(Task to complete):
Print, exactly as they appear, only the lines from the line that contains "grey notebook: 4 -> 8" through the end of the listing.

(Source material):

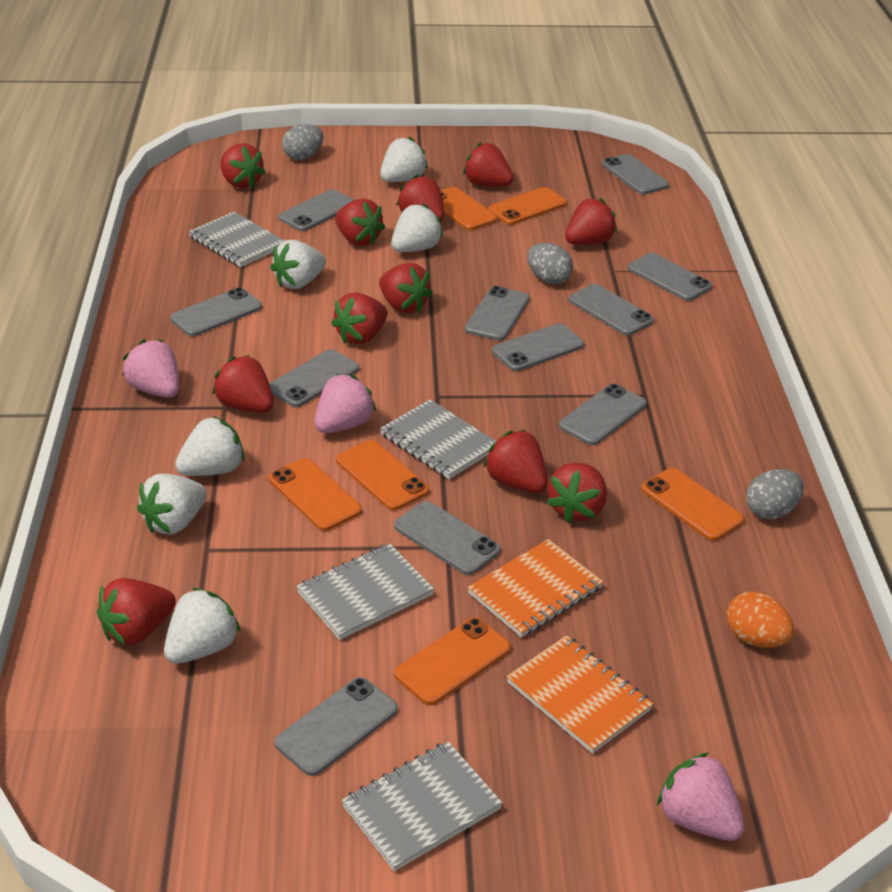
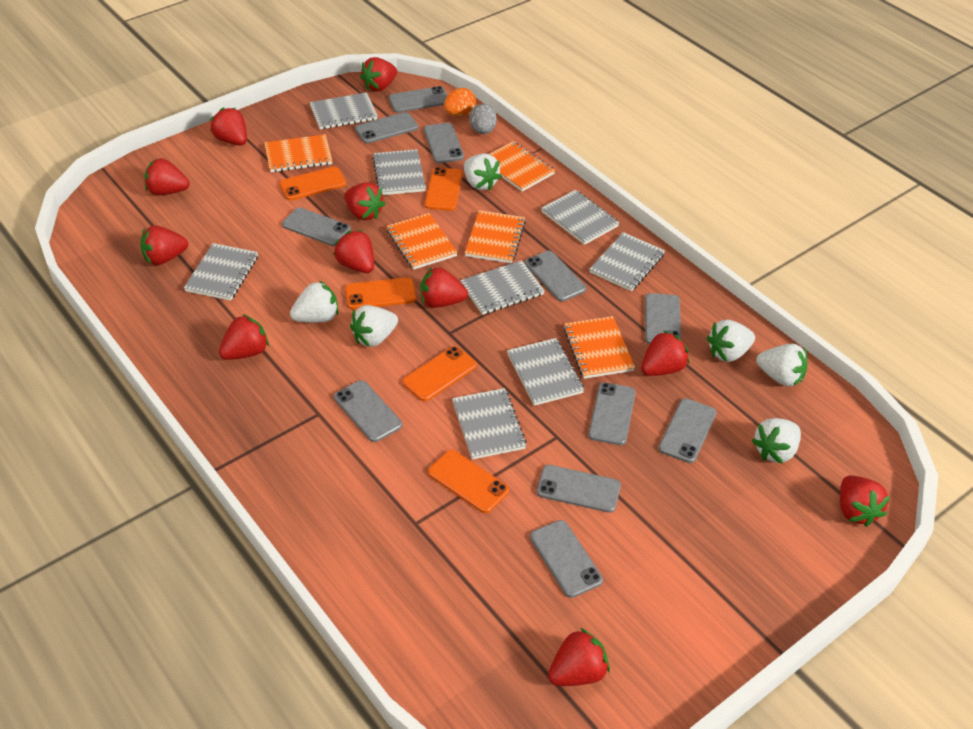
grey egg: 3 -> 1
grey notebook: 4 -> 8
orange notebook: 2 -> 5
orange phone: 6 -> 5
pink strawberry: 3 -> 0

(Written solution):
grey notebook: 4 -> 8
orange notebook: 2 -> 5
orange phone: 6 -> 5
pink strawberry: 3 -> 0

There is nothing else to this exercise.